- **Exercise objective**
Check every line below for the word "none" and copy each one that has it.
○ ○ ○ ○
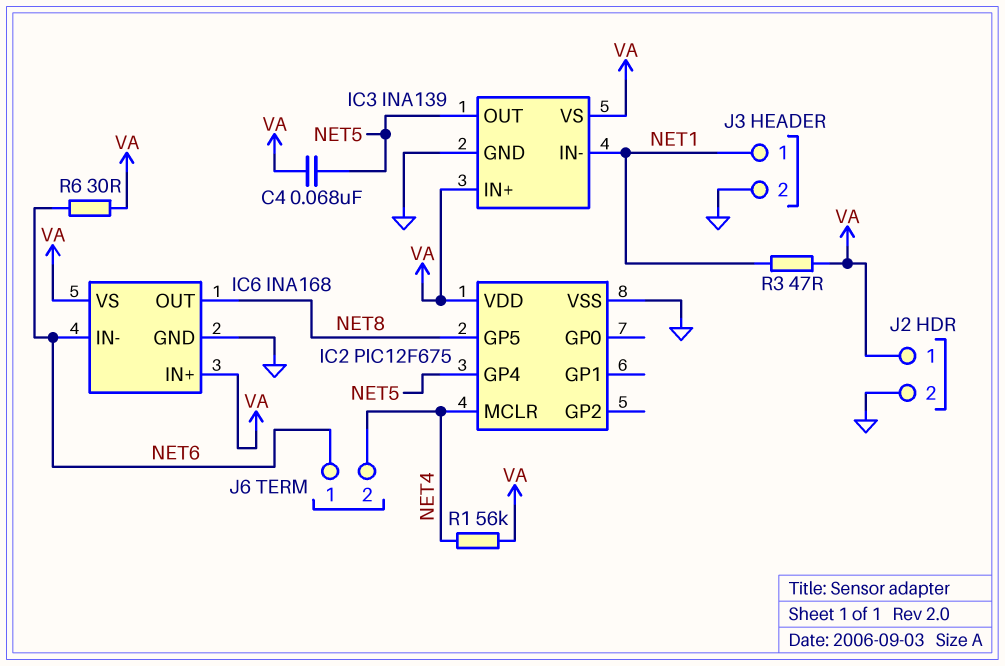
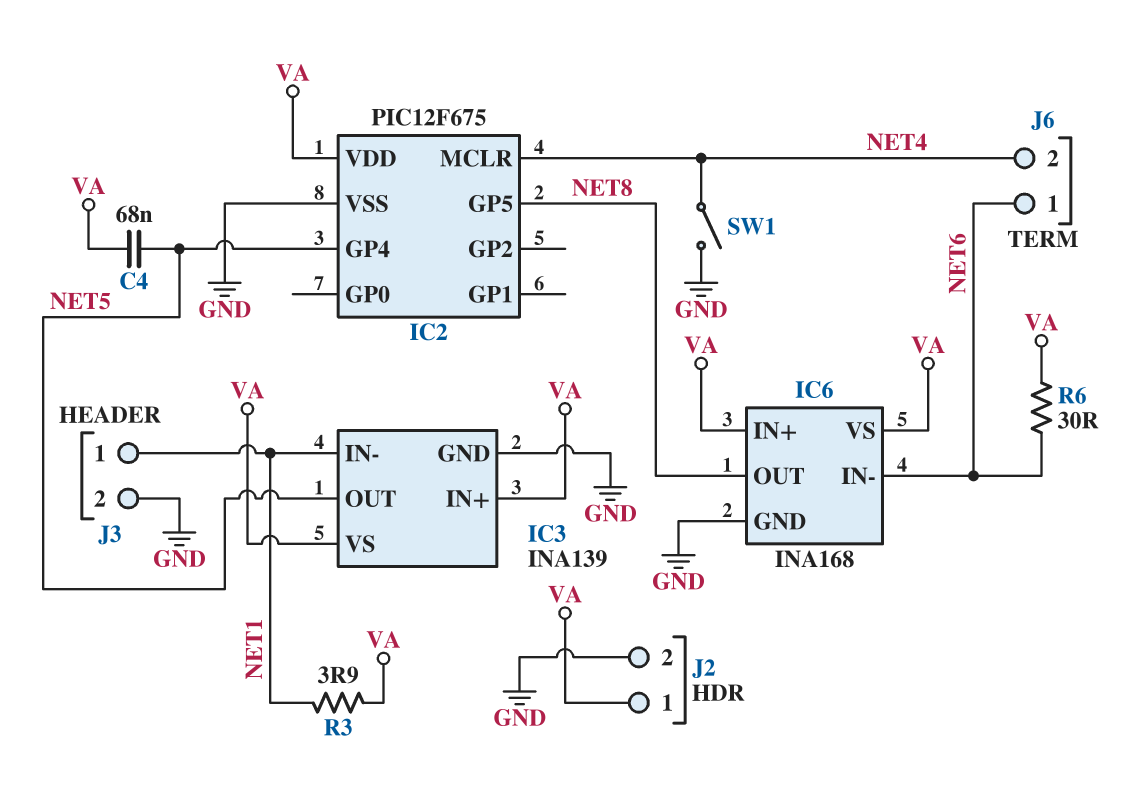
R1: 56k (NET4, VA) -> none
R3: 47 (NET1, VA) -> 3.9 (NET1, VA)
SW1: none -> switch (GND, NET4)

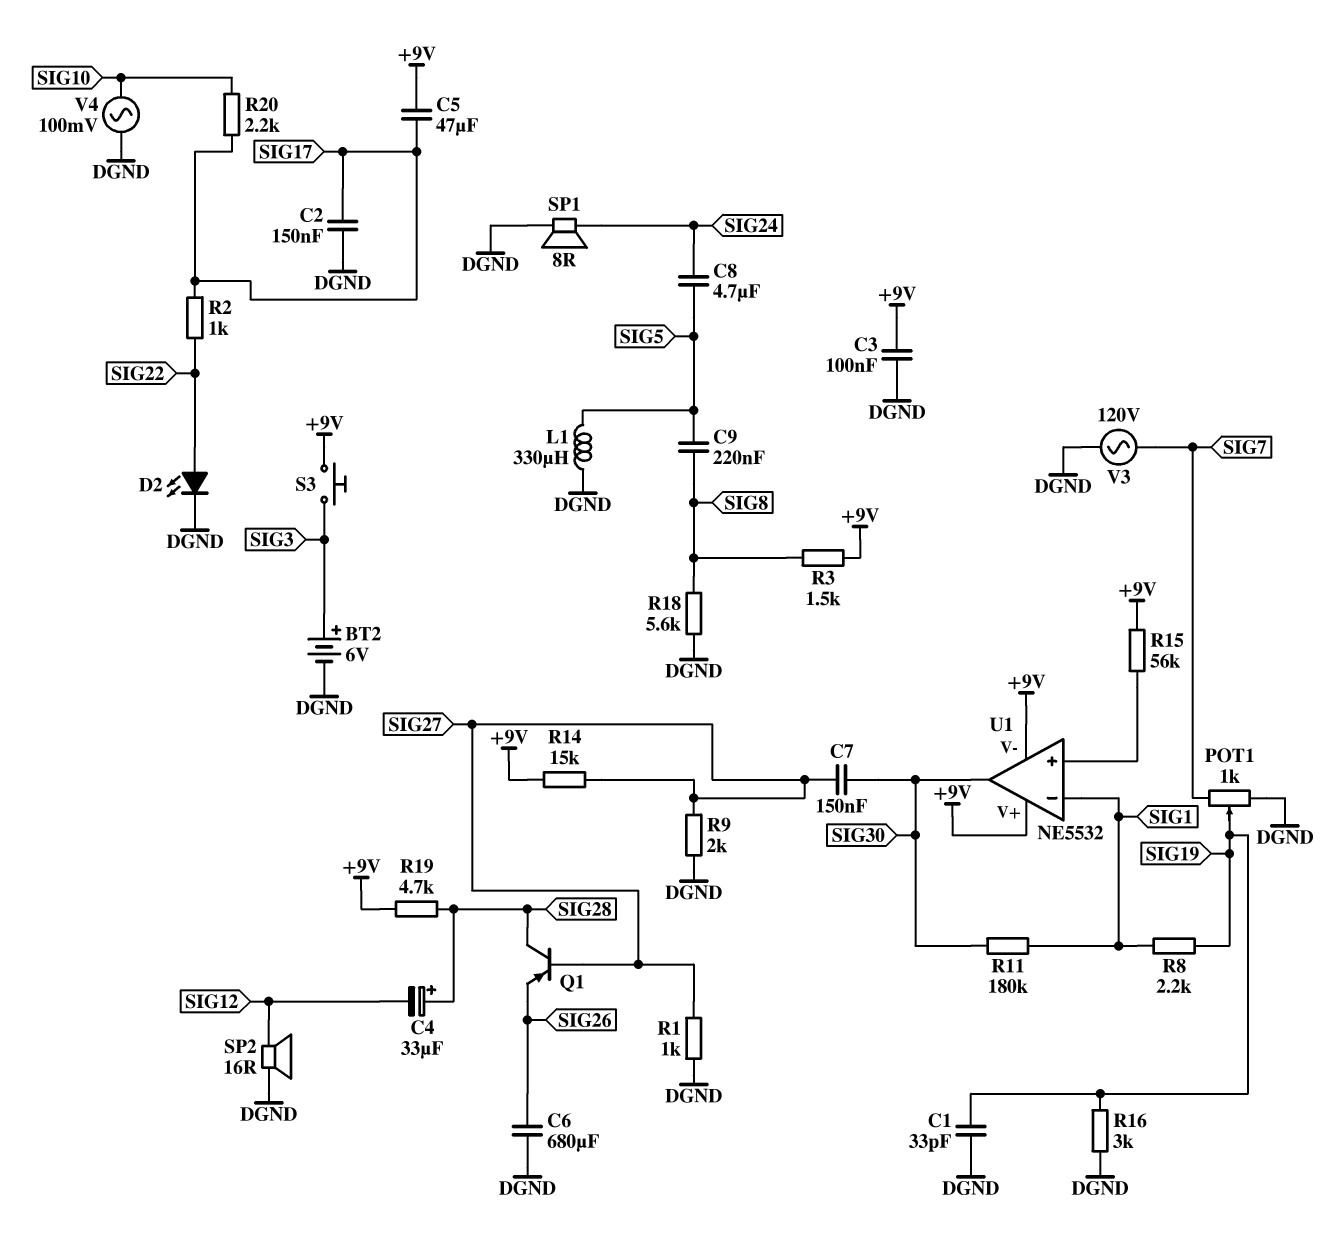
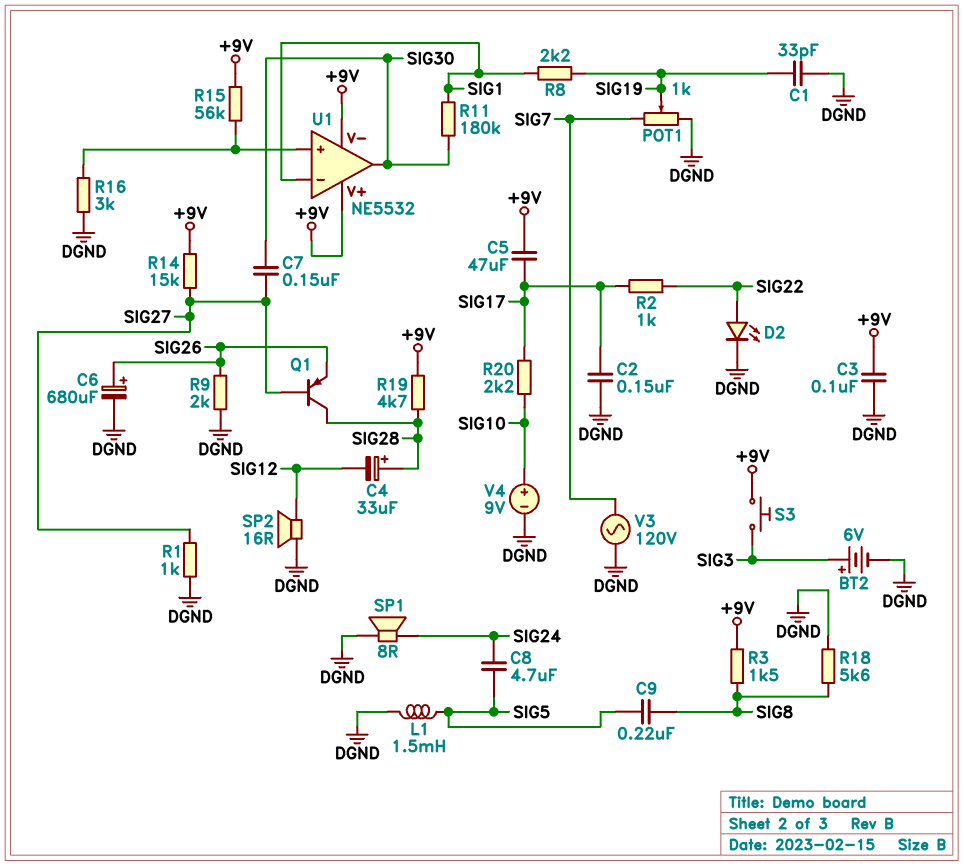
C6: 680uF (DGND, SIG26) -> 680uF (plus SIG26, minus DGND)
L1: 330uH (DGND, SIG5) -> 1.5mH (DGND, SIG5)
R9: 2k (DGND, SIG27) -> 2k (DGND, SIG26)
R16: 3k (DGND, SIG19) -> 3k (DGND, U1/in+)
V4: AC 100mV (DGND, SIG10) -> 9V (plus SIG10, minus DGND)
○ ○ ○ ○
- **Task response**
R1: 56k (NET4, VA) -> none
SW1: none -> switch (GND, NET4)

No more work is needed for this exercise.